--- Information provided Enclosed Below ---

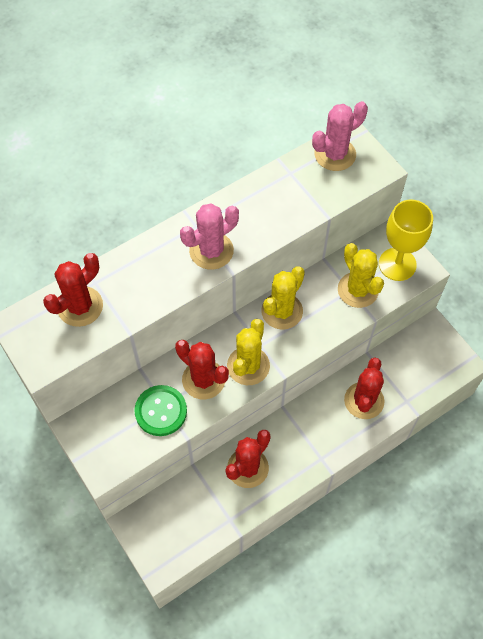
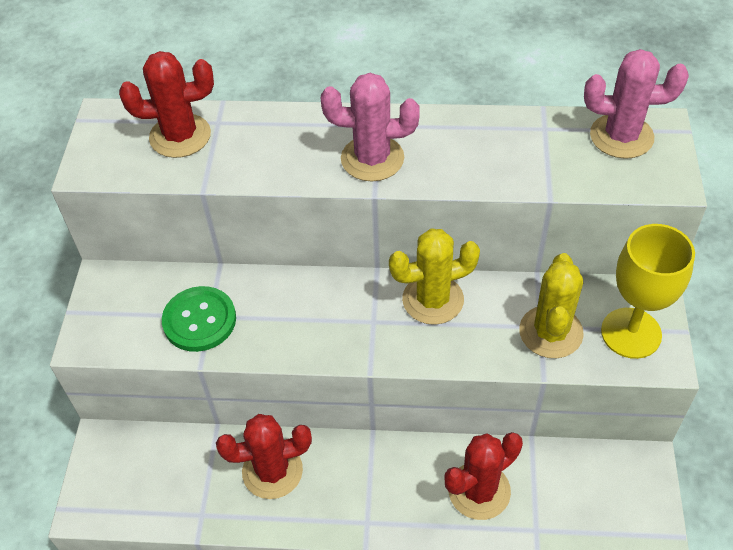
camera: 40 degrees right, 10 degrees down
(203, 379) = (275, 317): red cactus -> none
(248, 366) = (339, 334): yellow cactus -> none

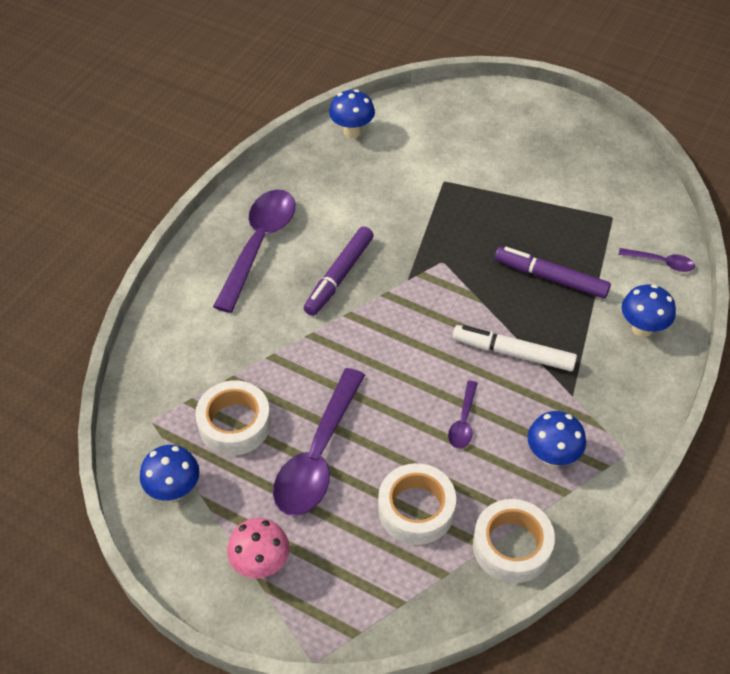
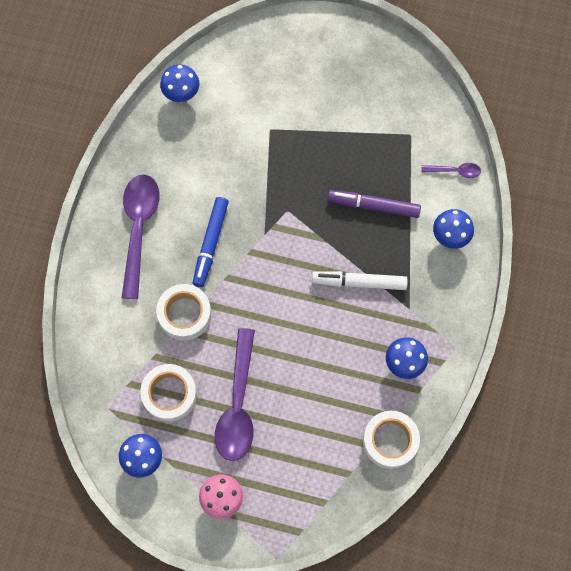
camera: 15 degrees left, 20 degrees up
(339, 276) = (210, 244): purple marker -> blue marker
(416, 509) = (318, 429): white tape -> white tape (184, 314)
(463, 421) = (335, 350): purple spoon -> none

--- End of Enclosed Information provided ---

## What to produce
Set down exactly the lines beginning at the one that holds "(339, 276) = (210, 244): purple" and ending with the last line of the data.

## Answer to this problem
(339, 276) = (210, 244): purple marker -> blue marker
(416, 509) = (318, 429): white tape -> white tape (184, 314)
(463, 421) = (335, 350): purple spoon -> none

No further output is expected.